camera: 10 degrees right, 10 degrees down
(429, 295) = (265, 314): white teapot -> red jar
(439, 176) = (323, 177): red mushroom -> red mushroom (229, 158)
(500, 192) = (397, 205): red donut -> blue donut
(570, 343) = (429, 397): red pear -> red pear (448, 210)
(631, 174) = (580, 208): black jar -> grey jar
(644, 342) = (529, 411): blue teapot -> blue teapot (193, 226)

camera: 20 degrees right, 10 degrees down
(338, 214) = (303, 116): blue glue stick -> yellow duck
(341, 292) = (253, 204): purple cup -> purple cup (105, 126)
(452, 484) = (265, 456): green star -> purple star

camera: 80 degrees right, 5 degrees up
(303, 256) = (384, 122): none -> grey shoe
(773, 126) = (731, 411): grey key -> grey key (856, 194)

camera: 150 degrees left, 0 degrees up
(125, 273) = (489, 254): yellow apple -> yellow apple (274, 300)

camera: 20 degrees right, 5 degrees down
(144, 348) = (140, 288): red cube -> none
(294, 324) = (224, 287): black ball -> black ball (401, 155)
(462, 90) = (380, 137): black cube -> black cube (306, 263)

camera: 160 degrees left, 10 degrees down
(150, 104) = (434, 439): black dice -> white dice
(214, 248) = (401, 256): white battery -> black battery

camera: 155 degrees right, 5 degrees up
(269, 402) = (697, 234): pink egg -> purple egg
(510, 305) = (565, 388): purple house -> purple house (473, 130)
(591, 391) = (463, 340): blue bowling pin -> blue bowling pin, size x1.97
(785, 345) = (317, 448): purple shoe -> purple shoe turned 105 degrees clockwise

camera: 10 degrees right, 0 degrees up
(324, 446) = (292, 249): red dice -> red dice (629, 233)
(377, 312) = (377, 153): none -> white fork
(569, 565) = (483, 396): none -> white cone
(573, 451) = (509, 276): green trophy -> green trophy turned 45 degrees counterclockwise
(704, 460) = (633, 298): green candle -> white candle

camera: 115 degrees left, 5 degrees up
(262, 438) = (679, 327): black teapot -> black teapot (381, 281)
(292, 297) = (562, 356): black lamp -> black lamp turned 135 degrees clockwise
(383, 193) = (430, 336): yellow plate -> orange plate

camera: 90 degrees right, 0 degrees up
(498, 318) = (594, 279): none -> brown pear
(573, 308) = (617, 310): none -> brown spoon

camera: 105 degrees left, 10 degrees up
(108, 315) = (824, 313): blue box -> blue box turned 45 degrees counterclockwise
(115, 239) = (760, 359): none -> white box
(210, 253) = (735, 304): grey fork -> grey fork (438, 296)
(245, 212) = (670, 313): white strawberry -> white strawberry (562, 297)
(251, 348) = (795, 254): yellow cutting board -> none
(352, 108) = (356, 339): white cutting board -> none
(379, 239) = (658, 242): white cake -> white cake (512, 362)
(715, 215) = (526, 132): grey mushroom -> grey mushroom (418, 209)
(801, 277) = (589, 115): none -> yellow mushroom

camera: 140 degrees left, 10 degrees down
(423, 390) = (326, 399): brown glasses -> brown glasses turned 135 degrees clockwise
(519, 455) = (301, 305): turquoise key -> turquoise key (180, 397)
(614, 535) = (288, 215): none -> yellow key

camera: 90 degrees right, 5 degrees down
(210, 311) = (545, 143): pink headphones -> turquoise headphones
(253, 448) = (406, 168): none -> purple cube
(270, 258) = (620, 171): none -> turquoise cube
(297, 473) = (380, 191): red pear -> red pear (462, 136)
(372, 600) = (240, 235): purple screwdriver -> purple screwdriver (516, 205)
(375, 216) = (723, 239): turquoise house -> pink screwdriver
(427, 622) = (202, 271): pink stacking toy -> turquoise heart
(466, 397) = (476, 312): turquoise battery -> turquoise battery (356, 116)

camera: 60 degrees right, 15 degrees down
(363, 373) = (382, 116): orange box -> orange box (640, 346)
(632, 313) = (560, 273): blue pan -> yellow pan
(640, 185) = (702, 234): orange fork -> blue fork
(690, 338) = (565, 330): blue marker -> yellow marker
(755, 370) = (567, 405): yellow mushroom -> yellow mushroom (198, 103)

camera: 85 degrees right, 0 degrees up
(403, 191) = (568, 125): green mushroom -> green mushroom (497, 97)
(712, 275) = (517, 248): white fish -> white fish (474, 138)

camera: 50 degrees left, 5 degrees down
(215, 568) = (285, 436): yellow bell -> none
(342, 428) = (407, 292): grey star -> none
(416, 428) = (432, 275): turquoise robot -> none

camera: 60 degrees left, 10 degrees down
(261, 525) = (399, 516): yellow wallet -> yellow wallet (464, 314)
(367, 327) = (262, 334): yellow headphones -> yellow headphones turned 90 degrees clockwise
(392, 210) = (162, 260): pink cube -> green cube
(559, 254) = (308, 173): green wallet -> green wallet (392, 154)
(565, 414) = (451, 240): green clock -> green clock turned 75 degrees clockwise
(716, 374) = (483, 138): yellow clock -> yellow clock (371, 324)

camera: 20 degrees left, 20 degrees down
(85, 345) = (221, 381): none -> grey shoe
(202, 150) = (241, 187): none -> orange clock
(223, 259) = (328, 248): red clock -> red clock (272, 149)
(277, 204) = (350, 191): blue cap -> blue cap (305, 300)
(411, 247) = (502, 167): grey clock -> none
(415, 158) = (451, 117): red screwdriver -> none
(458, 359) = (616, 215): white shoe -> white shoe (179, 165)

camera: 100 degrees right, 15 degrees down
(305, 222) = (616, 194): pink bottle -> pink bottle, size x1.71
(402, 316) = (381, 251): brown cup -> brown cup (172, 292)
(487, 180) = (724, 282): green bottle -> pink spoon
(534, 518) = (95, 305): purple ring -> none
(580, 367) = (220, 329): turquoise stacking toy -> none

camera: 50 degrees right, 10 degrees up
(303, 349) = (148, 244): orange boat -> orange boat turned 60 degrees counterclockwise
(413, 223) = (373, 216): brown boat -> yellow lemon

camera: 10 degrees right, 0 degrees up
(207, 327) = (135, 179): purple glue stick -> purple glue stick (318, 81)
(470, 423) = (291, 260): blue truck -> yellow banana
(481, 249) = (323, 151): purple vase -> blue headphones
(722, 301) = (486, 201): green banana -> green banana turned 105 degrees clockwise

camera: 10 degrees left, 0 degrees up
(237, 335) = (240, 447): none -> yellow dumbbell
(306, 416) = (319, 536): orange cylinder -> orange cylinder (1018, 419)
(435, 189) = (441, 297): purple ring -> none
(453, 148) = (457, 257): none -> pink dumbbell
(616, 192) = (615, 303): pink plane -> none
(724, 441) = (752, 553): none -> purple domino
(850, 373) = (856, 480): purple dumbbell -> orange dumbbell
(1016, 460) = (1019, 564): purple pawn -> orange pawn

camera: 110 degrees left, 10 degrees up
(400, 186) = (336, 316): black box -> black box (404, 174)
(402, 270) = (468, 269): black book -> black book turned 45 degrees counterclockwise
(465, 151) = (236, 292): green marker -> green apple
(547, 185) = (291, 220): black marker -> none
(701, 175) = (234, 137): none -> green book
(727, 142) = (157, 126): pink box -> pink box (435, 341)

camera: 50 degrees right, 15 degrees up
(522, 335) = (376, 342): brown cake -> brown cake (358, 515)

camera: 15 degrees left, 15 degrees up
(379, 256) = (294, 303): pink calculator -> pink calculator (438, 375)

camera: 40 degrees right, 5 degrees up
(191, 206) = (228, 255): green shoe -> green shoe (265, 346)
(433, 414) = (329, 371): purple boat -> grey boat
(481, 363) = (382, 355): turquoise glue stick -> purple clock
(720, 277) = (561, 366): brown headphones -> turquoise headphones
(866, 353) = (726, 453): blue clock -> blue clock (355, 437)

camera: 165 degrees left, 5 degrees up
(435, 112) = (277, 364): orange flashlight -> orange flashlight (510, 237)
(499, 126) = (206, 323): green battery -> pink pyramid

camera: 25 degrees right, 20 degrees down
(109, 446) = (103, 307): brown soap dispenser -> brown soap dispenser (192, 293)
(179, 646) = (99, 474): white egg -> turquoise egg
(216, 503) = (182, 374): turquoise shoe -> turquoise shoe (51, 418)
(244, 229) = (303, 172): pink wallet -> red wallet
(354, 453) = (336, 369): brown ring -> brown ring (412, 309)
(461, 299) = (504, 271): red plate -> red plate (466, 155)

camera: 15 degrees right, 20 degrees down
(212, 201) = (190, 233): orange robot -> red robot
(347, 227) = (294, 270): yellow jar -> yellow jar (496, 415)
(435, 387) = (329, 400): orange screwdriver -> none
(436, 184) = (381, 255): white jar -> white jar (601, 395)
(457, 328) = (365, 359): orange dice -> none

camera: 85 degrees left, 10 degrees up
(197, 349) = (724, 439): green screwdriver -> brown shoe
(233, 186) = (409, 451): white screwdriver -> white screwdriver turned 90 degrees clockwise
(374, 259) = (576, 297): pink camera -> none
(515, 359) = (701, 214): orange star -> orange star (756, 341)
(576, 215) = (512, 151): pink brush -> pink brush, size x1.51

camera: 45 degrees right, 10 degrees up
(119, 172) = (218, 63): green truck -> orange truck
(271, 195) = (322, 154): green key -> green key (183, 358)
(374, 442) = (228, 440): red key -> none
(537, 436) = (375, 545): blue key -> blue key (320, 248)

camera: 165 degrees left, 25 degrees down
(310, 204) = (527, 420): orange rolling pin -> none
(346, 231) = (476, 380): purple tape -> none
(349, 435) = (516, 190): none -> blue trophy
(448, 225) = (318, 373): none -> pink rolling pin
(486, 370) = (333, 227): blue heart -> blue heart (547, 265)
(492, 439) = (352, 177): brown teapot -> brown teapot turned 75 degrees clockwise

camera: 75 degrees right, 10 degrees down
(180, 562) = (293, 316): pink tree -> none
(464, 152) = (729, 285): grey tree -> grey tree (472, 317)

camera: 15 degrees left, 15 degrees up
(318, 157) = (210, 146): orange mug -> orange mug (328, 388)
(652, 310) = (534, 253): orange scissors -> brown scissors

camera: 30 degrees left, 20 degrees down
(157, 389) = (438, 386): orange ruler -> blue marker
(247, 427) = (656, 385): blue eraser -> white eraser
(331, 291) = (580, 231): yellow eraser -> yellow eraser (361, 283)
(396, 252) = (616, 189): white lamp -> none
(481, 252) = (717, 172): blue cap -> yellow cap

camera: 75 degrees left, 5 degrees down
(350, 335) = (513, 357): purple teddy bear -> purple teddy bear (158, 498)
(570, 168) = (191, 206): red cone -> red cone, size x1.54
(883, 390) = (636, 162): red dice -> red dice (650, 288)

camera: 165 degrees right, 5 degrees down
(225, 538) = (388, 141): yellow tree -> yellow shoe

## Aim of the task
Only the lines from the beginning of the entries through the line bearing "(125, 273) = (489, 254): yellow" should be returned, each exactly as written.

## Response to this task
camera: 10 degrees right, 10 degrees down
(429, 295) = (265, 314): white teapot -> red jar
(439, 176) = (323, 177): red mushroom -> red mushroom (229, 158)
(500, 192) = (397, 205): red donut -> blue donut
(570, 343) = (429, 397): red pear -> red pear (448, 210)
(631, 174) = (580, 208): black jar -> grey jar
(644, 342) = (529, 411): blue teapot -> blue teapot (193, 226)

camera: 20 degrees right, 10 degrees down
(338, 214) = (303, 116): blue glue stick -> yellow duck
(341, 292) = (253, 204): purple cup -> purple cup (105, 126)
(452, 484) = (265, 456): green star -> purple star

camera: 80 degrees right, 5 degrees up
(303, 256) = (384, 122): none -> grey shoe
(773, 126) = (731, 411): grey key -> grey key (856, 194)

camera: 150 degrees left, 0 degrees up
(125, 273) = (489, 254): yellow apple -> yellow apple (274, 300)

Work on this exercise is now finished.